[[ Data provided, beginning ]]

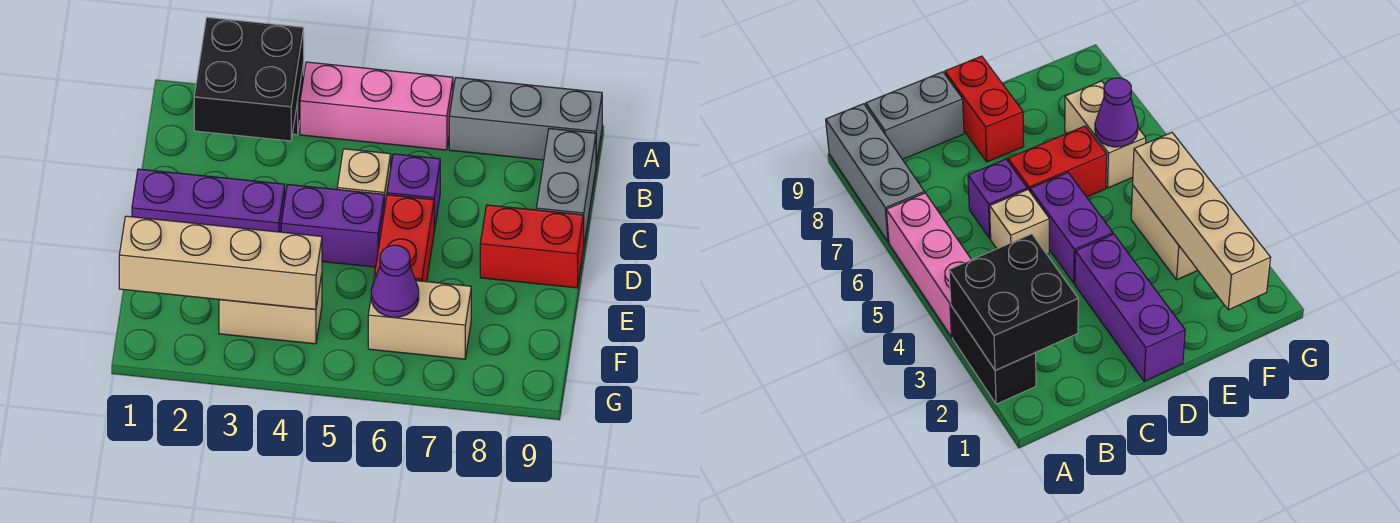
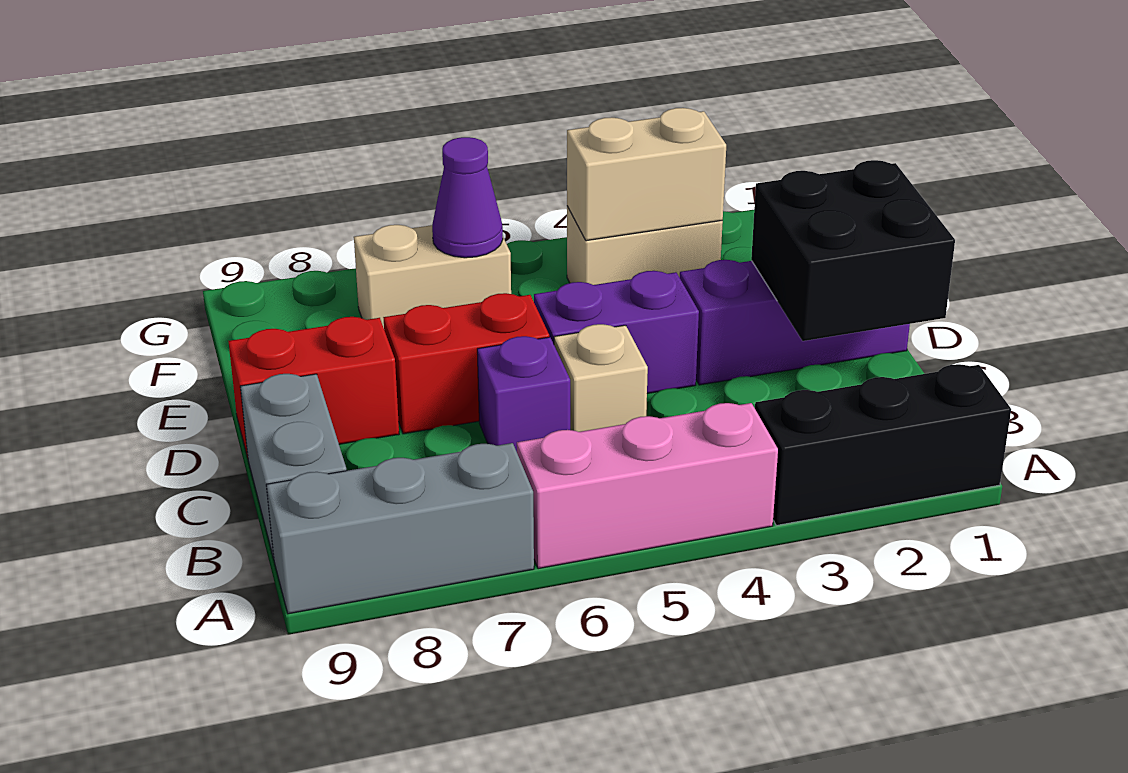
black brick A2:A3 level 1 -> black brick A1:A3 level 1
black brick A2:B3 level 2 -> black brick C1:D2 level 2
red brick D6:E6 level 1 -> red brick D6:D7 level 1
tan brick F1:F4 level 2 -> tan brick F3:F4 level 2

[[ Data provided, end ]]
[[ Data provided, beginning ]]

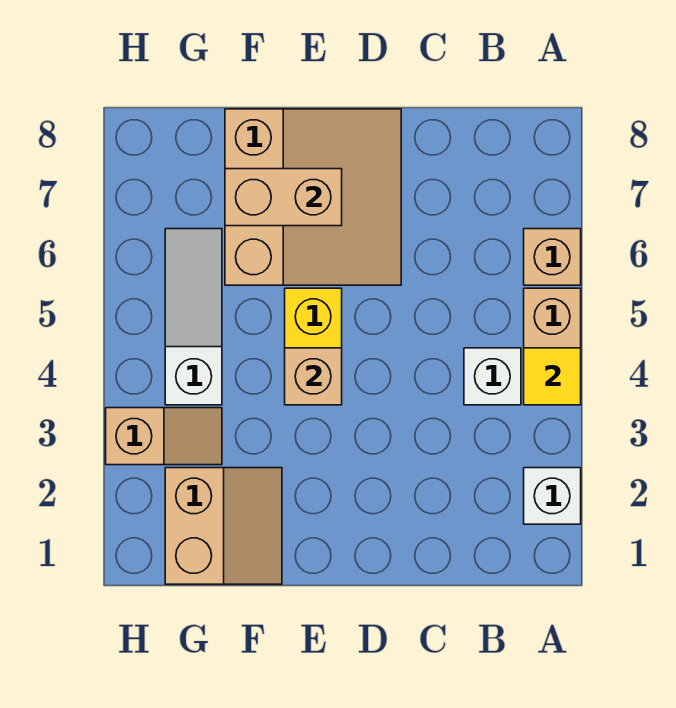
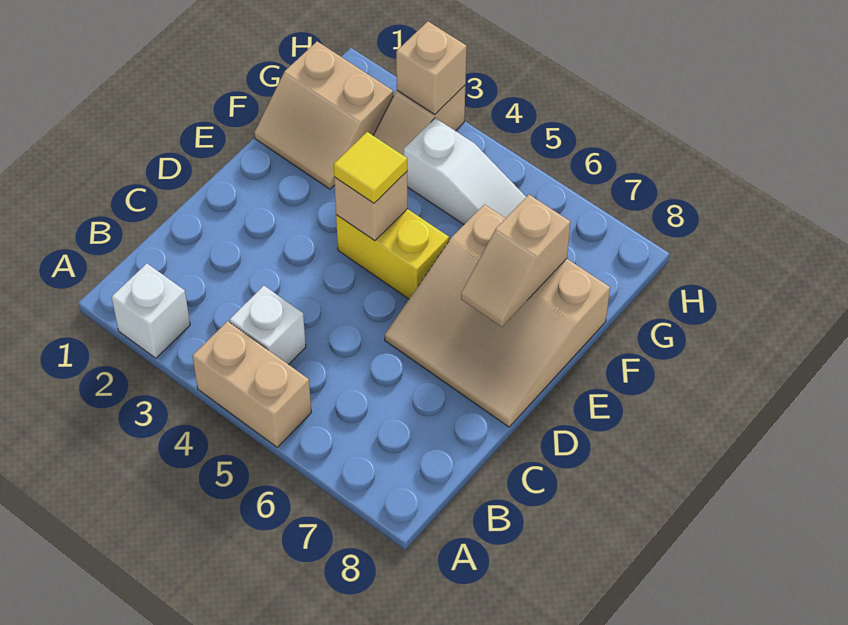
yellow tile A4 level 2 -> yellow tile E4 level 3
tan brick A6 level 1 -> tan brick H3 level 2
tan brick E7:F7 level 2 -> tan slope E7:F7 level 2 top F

[[ Data provided, end ]]

From the entries above, give again exactly the lines running from the line with "tan brick A6 level 1 -> tan brick H3 level 2" to the line with "tan brick E7:F7"; include both of those lines.

tan brick A6 level 1 -> tan brick H3 level 2
tan brick E7:F7 level 2 -> tan slope E7:F7 level 2 top F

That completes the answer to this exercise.